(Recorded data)
--------
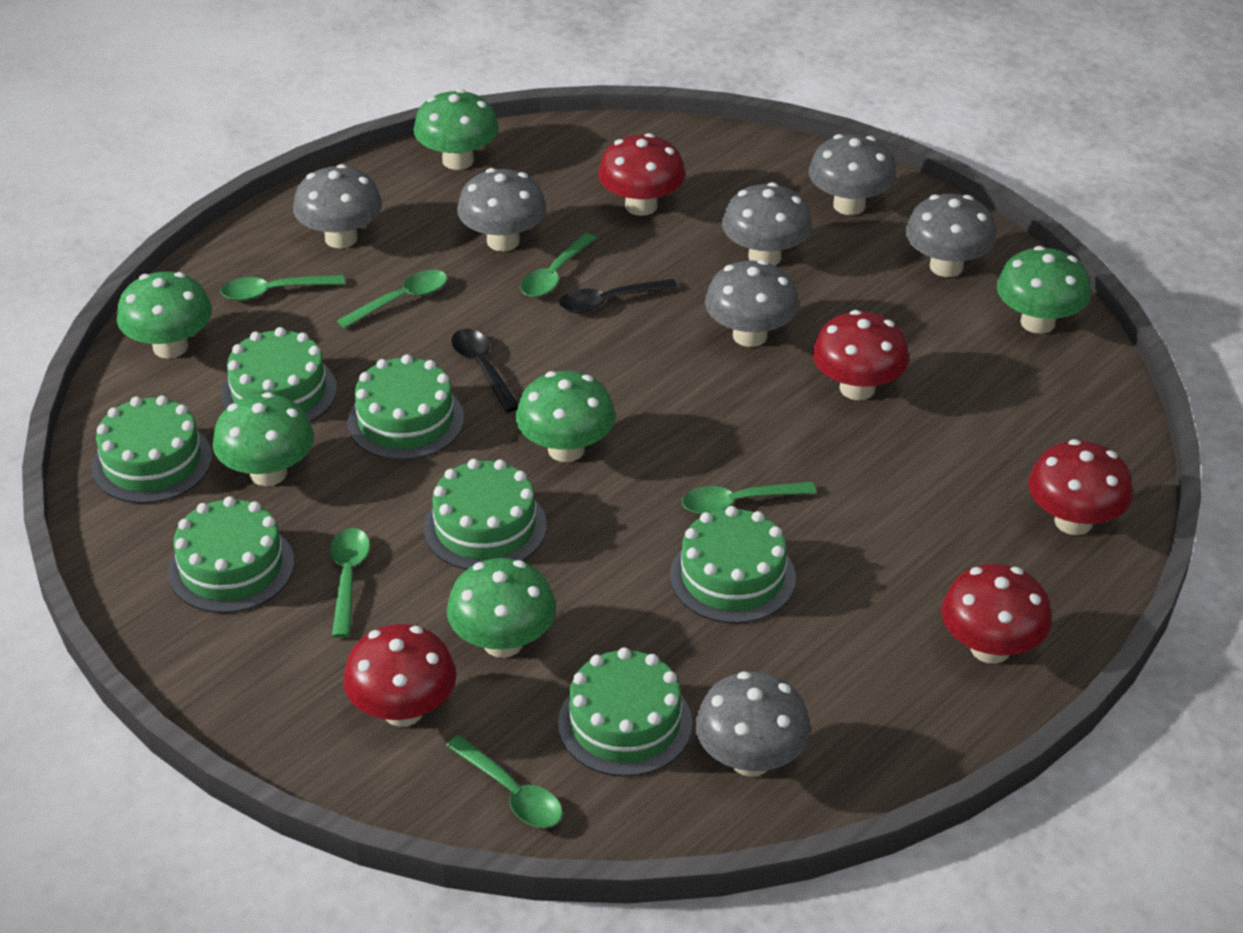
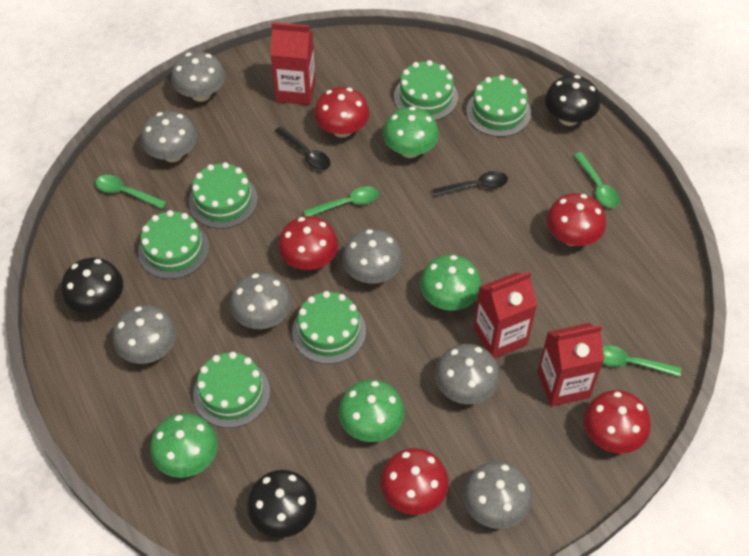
black mushroom: 0 -> 3
green cake: 7 -> 6
green mushroom: 6 -> 4
green spoon: 6 -> 4
red carton: 0 -> 3

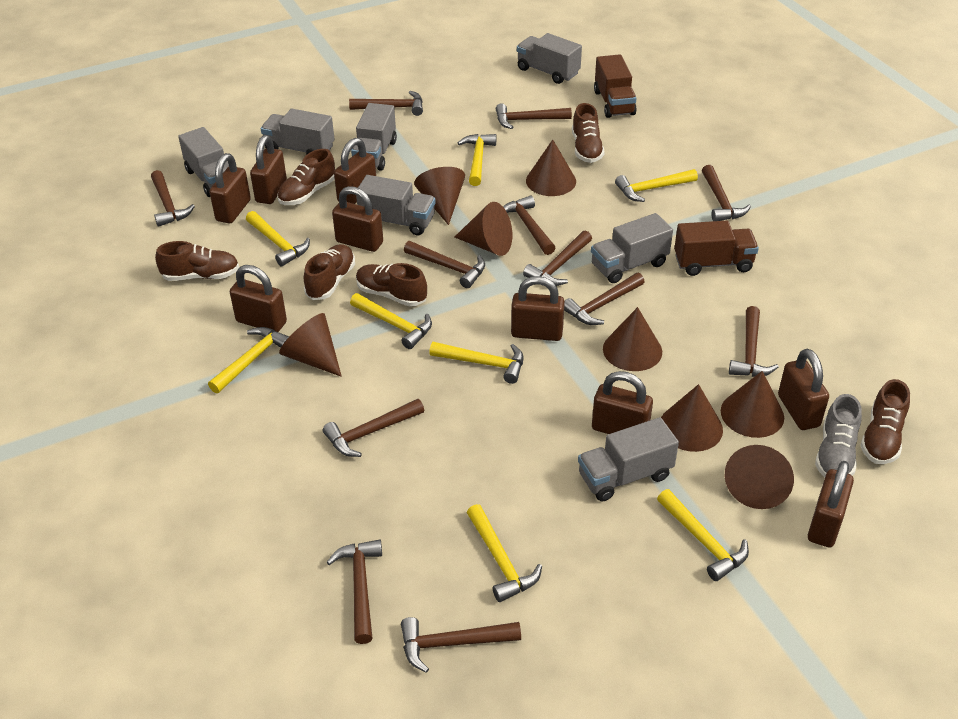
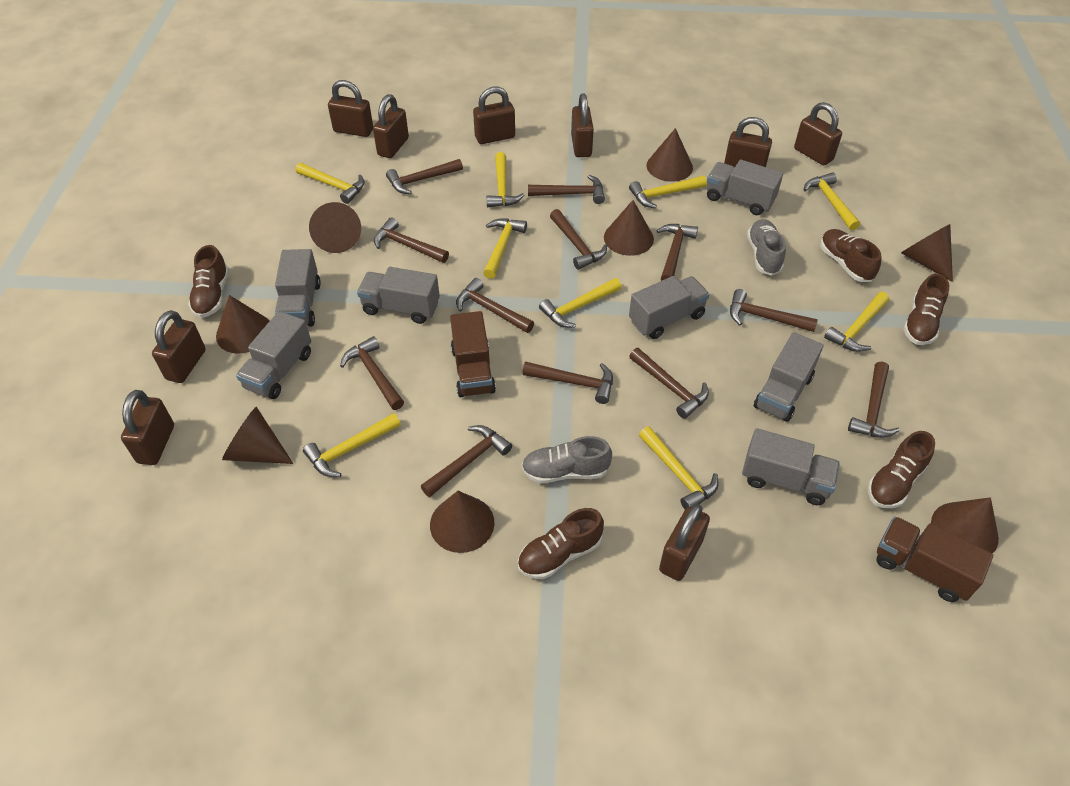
brown shoe: 6 -> 5
grey shoe: 1 -> 2
yellow hammer: 8 -> 9

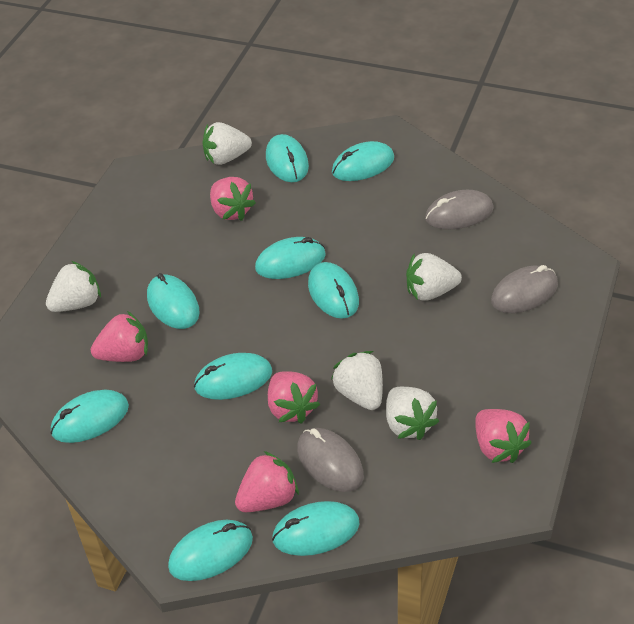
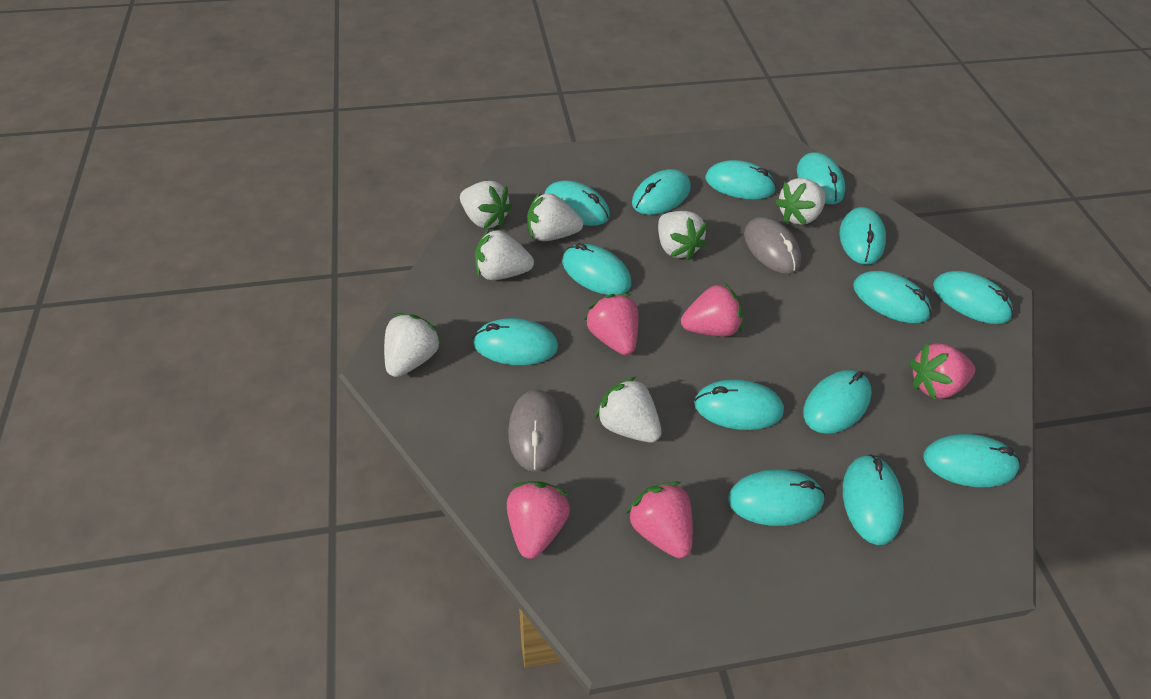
grey mouse: 3 -> 2
turquoise mouse: 9 -> 14
white strawberry: 5 -> 7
--------
▶ **Required work**
Please give the entries above again exactly as written, leaving out any pictures.

▶ **Exercise output**
black mushroom: 0 -> 3
green cake: 7 -> 6
green mushroom: 6 -> 4
green spoon: 6 -> 4
red carton: 0 -> 3

brown shoe: 6 -> 5
grey shoe: 1 -> 2
yellow hammer: 8 -> 9

grey mouse: 3 -> 2
turquoise mouse: 9 -> 14
white strawberry: 5 -> 7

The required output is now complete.